BEGIN Entries provided

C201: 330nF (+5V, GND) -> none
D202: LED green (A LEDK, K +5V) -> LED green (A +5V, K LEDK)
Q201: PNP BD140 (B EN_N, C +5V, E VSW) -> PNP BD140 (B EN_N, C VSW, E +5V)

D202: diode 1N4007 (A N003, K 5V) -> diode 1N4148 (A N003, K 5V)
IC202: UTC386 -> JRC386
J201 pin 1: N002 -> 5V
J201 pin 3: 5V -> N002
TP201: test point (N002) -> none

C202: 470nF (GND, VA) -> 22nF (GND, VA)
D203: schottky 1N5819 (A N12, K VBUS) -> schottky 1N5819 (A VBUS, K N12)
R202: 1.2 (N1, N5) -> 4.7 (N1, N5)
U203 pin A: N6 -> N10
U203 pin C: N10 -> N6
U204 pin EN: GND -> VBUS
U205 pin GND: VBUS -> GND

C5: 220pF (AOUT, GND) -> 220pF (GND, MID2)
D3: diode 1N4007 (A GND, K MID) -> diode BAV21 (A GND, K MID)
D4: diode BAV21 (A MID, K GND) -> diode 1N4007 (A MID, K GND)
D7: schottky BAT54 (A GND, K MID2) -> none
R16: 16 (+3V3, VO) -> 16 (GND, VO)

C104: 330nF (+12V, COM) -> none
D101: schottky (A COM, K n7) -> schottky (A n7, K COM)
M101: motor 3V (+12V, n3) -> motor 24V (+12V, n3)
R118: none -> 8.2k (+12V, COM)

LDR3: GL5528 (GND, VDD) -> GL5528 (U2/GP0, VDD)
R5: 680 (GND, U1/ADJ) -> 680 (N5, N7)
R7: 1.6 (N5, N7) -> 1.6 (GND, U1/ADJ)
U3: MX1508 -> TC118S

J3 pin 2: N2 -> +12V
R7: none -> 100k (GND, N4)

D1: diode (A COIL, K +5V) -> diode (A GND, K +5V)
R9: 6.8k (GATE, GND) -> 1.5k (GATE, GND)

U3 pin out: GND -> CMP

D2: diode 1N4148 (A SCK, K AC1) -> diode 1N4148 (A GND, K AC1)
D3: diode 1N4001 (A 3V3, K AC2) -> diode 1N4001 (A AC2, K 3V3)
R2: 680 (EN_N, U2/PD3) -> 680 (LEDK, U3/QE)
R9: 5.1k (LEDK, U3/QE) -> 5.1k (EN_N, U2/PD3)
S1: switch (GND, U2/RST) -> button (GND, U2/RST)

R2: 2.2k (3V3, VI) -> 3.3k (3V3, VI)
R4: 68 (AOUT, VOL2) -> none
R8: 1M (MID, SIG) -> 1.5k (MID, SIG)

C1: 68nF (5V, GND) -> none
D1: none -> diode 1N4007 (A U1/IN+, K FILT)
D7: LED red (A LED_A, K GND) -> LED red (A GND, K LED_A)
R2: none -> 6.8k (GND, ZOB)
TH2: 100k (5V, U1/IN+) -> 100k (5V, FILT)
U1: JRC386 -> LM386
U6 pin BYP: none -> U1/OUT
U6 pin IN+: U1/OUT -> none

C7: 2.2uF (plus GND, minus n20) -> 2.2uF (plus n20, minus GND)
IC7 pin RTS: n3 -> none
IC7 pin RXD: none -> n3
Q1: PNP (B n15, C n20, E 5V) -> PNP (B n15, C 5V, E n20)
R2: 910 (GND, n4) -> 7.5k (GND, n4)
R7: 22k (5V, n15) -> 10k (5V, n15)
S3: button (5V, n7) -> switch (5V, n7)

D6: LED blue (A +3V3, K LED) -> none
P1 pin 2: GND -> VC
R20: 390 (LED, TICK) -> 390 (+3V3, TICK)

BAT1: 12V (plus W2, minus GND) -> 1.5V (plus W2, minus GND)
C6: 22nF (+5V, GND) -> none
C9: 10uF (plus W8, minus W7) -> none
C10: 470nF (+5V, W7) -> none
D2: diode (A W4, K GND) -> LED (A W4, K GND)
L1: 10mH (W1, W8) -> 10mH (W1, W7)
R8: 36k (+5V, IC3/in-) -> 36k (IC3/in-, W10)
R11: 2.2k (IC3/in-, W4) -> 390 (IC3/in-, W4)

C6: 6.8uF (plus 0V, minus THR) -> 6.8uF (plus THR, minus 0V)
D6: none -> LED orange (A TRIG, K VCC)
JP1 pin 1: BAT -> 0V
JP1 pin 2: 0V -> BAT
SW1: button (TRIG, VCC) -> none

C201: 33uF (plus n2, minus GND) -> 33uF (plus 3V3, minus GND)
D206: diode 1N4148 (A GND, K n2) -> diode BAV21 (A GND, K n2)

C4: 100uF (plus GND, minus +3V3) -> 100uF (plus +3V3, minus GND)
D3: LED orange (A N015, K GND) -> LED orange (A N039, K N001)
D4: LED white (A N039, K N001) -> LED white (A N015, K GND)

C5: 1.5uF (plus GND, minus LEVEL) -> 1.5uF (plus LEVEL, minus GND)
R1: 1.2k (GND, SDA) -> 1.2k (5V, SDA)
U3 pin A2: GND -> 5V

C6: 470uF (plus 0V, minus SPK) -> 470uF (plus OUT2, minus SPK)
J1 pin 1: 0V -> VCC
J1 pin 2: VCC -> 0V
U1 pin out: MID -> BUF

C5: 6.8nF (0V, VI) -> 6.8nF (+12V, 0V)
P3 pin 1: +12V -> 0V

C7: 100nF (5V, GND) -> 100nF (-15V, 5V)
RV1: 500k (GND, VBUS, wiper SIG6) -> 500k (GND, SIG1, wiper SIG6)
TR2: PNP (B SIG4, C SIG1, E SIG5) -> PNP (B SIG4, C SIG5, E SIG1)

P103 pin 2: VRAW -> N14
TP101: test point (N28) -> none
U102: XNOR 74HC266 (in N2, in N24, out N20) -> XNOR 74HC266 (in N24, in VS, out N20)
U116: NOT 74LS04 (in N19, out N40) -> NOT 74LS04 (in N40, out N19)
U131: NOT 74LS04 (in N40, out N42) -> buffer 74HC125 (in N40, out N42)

END Entries provided

• **Problem statement**
Please repeat all the records above exactly as they appear.

• **Final answer**
C201: 330nF (+5V, GND) -> none
D202: LED green (A LEDK, K +5V) -> LED green (A +5V, K LEDK)
Q201: PNP BD140 (B EN_N, C +5V, E VSW) -> PNP BD140 (B EN_N, C VSW, E +5V)

D202: diode 1N4007 (A N003, K 5V) -> diode 1N4148 (A N003, K 5V)
IC202: UTC386 -> JRC386
J201 pin 1: N002 -> 5V
J201 pin 3: 5V -> N002
TP201: test point (N002) -> none

C202: 470nF (GND, VA) -> 22nF (GND, VA)
D203: schottky 1N5819 (A N12, K VBUS) -> schottky 1N5819 (A VBUS, K N12)
R202: 1.2 (N1, N5) -> 4.7 (N1, N5)
U203 pin A: N6 -> N10
U203 pin C: N10 -> N6
U204 pin EN: GND -> VBUS
U205 pin GND: VBUS -> GND

C5: 220pF (AOUT, GND) -> 220pF (GND, MID2)
D3: diode 1N4007 (A GND, K MID) -> diode BAV21 (A GND, K MID)
D4: diode BAV21 (A MID, K GND) -> diode 1N4007 (A MID, K GND)
D7: schottky BAT54 (A GND, K MID2) -> none
R16: 16 (+3V3, VO) -> 16 (GND, VO)

C104: 330nF (+12V, COM) -> none
D101: schottky (A COM, K n7) -> schottky (A n7, K COM)
M101: motor 3V (+12V, n3) -> motor 24V (+12V, n3)
R118: none -> 8.2k (+12V, COM)

LDR3: GL5528 (GND, VDD) -> GL5528 (U2/GP0, VDD)
R5: 680 (GND, U1/ADJ) -> 680 (N5, N7)
R7: 1.6 (N5, N7) -> 1.6 (GND, U1/ADJ)
U3: MX1508 -> TC118S

J3 pin 2: N2 -> +12V
R7: none -> 100k (GND, N4)

D1: diode (A COIL, K +5V) -> diode (A GND, K +5V)
R9: 6.8k (GATE, GND) -> 1.5k (GATE, GND)

U3 pin out: GND -> CMP

D2: diode 1N4148 (A SCK, K AC1) -> diode 1N4148 (A GND, K AC1)
D3: diode 1N4001 (A 3V3, K AC2) -> diode 1N4001 (A AC2, K 3V3)
R2: 680 (EN_N, U2/PD3) -> 680 (LEDK, U3/QE)
R9: 5.1k (LEDK, U3/QE) -> 5.1k (EN_N, U2/PD3)
S1: switch (GND, U2/RST) -> button (GND, U2/RST)

R2: 2.2k (3V3, VI) -> 3.3k (3V3, VI)
R4: 68 (AOUT, VOL2) -> none
R8: 1M (MID, SIG) -> 1.5k (MID, SIG)

C1: 68nF (5V, GND) -> none
D1: none -> diode 1N4007 (A U1/IN+, K FILT)
D7: LED red (A LED_A, K GND) -> LED red (A GND, K LED_A)
R2: none -> 6.8k (GND, ZOB)
TH2: 100k (5V, U1/IN+) -> 100k (5V, FILT)
U1: JRC386 -> LM386
U6 pin BYP: none -> U1/OUT
U6 pin IN+: U1/OUT -> none

C7: 2.2uF (plus GND, minus n20) -> 2.2uF (plus n20, minus GND)
IC7 pin RTS: n3 -> none
IC7 pin RXD: none -> n3
Q1: PNP (B n15, C n20, E 5V) -> PNP (B n15, C 5V, E n20)
R2: 910 (GND, n4) -> 7.5k (GND, n4)
R7: 22k (5V, n15) -> 10k (5V, n15)
S3: button (5V, n7) -> switch (5V, n7)

D6: LED blue (A +3V3, K LED) -> none
P1 pin 2: GND -> VC
R20: 390 (LED, TICK) -> 390 (+3V3, TICK)

BAT1: 12V (plus W2, minus GND) -> 1.5V (plus W2, minus GND)
C6: 22nF (+5V, GND) -> none
C9: 10uF (plus W8, minus W7) -> none
C10: 470nF (+5V, W7) -> none
D2: diode (A W4, K GND) -> LED (A W4, K GND)
L1: 10mH (W1, W8) -> 10mH (W1, W7)
R8: 36k (+5V, IC3/in-) -> 36k (IC3/in-, W10)
R11: 2.2k (IC3/in-, W4) -> 390 (IC3/in-, W4)

C6: 6.8uF (plus 0V, minus THR) -> 6.8uF (plus THR, minus 0V)
D6: none -> LED orange (A TRIG, K VCC)
JP1 pin 1: BAT -> 0V
JP1 pin 2: 0V -> BAT
SW1: button (TRIG, VCC) -> none

C201: 33uF (plus n2, minus GND) -> 33uF (plus 3V3, minus GND)
D206: diode 1N4148 (A GND, K n2) -> diode BAV21 (A GND, K n2)

C4: 100uF (plus GND, minus +3V3) -> 100uF (plus +3V3, minus GND)
D3: LED orange (A N015, K GND) -> LED orange (A N039, K N001)
D4: LED white (A N039, K N001) -> LED white (A N015, K GND)

C5: 1.5uF (plus GND, minus LEVEL) -> 1.5uF (plus LEVEL, minus GND)
R1: 1.2k (GND, SDA) -> 1.2k (5V, SDA)
U3 pin A2: GND -> 5V

C6: 470uF (plus 0V, minus SPK) -> 470uF (plus OUT2, minus SPK)
J1 pin 1: 0V -> VCC
J1 pin 2: VCC -> 0V
U1 pin out: MID -> BUF

C5: 6.8nF (0V, VI) -> 6.8nF (+12V, 0V)
P3 pin 1: +12V -> 0V

C7: 100nF (5V, GND) -> 100nF (-15V, 5V)
RV1: 500k (GND, VBUS, wiper SIG6) -> 500k (GND, SIG1, wiper SIG6)
TR2: PNP (B SIG4, C SIG1, E SIG5) -> PNP (B SIG4, C SIG5, E SIG1)

P103 pin 2: VRAW -> N14
TP101: test point (N28) -> none
U102: XNOR 74HC266 (in N2, in N24, out N20) -> XNOR 74HC266 (in N24, in VS, out N20)
U116: NOT 74LS04 (in N19, out N40) -> NOT 74LS04 (in N40, out N19)
U131: NOT 74LS04 (in N40, out N42) -> buffer 74HC125 (in N40, out N42)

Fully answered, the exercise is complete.